__What you will do__
Reproduce word for word the lines between those holding "U206: OR 74HC32" and "U2 pin MCLR: J3/1 -> none", inclusive, and nothing else from the data below.

*** Task data Section Begins ***

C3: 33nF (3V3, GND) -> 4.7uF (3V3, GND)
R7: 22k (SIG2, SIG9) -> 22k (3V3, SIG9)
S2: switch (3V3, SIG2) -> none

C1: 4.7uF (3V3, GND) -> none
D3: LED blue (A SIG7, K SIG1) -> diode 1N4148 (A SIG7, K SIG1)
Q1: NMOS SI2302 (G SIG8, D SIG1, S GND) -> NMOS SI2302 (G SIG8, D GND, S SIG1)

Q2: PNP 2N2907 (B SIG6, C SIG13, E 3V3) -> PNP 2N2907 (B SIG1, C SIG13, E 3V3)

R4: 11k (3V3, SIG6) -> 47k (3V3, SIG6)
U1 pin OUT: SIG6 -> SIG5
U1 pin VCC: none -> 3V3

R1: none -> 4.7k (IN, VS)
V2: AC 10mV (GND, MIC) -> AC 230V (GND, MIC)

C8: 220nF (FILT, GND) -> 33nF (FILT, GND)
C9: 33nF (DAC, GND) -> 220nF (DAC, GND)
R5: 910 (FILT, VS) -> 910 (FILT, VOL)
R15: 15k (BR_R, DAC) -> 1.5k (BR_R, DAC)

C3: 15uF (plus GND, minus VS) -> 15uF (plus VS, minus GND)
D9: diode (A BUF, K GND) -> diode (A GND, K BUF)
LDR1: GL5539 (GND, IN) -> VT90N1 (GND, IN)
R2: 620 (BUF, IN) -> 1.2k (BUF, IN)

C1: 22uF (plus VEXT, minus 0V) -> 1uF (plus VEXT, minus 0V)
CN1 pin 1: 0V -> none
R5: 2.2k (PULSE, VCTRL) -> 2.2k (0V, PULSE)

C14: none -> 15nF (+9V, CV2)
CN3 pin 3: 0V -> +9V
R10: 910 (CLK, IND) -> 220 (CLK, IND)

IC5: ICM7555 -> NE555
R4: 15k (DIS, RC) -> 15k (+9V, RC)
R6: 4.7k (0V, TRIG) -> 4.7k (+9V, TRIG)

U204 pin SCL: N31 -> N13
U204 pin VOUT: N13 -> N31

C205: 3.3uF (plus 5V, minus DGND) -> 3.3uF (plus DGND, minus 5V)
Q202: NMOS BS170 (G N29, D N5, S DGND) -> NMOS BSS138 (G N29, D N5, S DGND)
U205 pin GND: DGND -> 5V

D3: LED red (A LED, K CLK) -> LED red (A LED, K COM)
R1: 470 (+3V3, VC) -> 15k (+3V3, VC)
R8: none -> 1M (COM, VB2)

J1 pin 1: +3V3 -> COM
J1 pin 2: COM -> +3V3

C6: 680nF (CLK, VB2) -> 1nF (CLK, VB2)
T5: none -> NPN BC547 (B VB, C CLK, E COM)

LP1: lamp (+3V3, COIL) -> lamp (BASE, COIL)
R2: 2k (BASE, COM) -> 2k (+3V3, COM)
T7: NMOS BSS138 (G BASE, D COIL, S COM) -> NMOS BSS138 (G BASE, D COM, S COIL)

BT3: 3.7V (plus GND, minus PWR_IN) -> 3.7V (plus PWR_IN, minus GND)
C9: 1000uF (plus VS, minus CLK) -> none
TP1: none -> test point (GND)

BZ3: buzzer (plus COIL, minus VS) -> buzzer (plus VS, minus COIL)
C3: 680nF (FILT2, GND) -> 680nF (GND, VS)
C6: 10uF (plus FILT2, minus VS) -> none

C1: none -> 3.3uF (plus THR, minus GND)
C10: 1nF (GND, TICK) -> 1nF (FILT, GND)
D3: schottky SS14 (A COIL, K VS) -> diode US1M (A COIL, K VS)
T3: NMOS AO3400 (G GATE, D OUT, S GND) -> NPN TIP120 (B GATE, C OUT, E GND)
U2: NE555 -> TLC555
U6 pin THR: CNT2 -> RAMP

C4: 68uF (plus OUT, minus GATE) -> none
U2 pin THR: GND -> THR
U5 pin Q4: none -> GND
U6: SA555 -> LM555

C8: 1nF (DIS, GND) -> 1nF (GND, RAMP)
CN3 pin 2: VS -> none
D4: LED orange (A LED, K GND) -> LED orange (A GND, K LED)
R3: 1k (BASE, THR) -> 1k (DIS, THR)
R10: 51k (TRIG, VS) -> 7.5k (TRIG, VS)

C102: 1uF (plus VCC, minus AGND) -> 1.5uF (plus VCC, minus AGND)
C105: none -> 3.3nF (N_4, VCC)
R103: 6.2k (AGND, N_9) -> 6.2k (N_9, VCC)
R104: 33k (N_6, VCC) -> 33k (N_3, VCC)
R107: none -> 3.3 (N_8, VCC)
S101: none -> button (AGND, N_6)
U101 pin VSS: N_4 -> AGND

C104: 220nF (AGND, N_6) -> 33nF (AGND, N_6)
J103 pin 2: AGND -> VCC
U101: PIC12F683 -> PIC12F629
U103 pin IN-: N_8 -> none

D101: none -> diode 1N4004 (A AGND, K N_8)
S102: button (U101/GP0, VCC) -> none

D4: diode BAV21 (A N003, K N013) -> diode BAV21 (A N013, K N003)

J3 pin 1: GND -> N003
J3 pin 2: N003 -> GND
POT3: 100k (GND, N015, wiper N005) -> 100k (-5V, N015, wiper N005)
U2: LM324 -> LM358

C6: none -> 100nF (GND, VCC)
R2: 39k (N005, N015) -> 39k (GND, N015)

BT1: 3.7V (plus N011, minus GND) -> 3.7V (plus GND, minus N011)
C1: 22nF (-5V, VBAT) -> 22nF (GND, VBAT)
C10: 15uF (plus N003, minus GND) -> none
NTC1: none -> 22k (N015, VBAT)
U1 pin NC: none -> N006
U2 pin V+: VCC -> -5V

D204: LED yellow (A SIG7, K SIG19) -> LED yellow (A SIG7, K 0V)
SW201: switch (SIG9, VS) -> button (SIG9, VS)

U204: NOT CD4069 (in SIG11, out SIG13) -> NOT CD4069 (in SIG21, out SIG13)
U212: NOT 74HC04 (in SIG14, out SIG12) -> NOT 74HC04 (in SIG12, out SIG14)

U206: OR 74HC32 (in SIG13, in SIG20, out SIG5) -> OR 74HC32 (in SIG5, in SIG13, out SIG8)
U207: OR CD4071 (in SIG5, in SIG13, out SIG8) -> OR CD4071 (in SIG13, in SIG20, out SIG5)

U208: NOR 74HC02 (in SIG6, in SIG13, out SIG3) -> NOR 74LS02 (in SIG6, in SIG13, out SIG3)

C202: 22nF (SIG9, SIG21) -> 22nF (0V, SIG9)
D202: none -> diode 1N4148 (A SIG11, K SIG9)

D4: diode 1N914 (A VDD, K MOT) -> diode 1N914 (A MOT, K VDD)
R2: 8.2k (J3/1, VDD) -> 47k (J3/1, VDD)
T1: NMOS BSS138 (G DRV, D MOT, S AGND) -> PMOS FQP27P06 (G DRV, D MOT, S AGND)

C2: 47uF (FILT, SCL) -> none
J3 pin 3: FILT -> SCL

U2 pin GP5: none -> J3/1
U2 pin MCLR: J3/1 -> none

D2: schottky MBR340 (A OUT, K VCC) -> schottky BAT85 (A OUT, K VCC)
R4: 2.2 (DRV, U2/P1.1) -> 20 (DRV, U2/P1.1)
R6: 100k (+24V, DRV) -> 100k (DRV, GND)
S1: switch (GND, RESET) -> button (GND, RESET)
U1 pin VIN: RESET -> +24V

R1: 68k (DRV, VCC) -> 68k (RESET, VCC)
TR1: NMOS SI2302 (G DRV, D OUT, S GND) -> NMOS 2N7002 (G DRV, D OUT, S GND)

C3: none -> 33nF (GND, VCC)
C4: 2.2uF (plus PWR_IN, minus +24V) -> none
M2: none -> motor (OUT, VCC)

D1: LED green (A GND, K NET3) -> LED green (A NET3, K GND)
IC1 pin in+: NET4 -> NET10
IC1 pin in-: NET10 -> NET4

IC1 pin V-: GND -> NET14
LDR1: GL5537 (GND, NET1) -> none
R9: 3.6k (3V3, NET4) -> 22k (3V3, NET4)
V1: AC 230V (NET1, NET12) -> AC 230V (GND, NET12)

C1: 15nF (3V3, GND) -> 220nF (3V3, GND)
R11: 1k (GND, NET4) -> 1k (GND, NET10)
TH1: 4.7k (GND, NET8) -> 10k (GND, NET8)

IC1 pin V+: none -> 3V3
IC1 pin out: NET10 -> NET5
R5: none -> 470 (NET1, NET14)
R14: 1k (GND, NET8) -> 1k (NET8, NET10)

*** Task data Section Ends ***

__Your response__
U206: OR 74HC32 (in SIG13, in SIG20, out SIG5) -> OR 74HC32 (in SIG5, in SIG13, out SIG8)
U207: OR CD4071 (in SIG5, in SIG13, out SIG8) -> OR CD4071 (in SIG13, in SIG20, out SIG5)

U208: NOR 74HC02 (in SIG6, in SIG13, out SIG3) -> NOR 74LS02 (in SIG6, in SIG13, out SIG3)

C202: 22nF (SIG9, SIG21) -> 22nF (0V, SIG9)
D202: none -> diode 1N4148 (A SIG11, K SIG9)

D4: diode 1N914 (A VDD, K MOT) -> diode 1N914 (A MOT, K VDD)
R2: 8.2k (J3/1, VDD) -> 47k (J3/1, VDD)
T1: NMOS BSS138 (G DRV, D MOT, S AGND) -> PMOS FQP27P06 (G DRV, D MOT, S AGND)

C2: 47uF (FILT, SCL) -> none
J3 pin 3: FILT -> SCL

U2 pin GP5: none -> J3/1
U2 pin MCLR: J3/1 -> none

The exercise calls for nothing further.